Dataset entries:
--------
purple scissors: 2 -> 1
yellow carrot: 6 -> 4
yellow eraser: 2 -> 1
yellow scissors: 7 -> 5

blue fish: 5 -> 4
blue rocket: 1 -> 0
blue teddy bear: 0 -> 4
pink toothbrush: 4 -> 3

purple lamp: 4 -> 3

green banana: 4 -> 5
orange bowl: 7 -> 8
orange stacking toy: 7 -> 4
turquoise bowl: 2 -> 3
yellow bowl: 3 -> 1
--------
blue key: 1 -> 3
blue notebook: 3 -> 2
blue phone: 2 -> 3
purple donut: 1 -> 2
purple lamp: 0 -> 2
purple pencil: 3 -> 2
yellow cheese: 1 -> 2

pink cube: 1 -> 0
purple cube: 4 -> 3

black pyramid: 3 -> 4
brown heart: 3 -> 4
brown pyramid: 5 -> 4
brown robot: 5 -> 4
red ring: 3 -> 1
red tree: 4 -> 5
--------
▶ Your assignment
Start with the line above that contains "blue notebook: 3 -> 2" and end with the line that contains "red tree: 4 -> 5". Write out those lines exactly, and only those.

▶ Answer to this task
blue notebook: 3 -> 2
blue phone: 2 -> 3
purple donut: 1 -> 2
purple lamp: 0 -> 2
purple pencil: 3 -> 2
yellow cheese: 1 -> 2

pink cube: 1 -> 0
purple cube: 4 -> 3

black pyramid: 3 -> 4
brown heart: 3 -> 4
brown pyramid: 5 -> 4
brown robot: 5 -> 4
red ring: 3 -> 1
red tree: 4 -> 5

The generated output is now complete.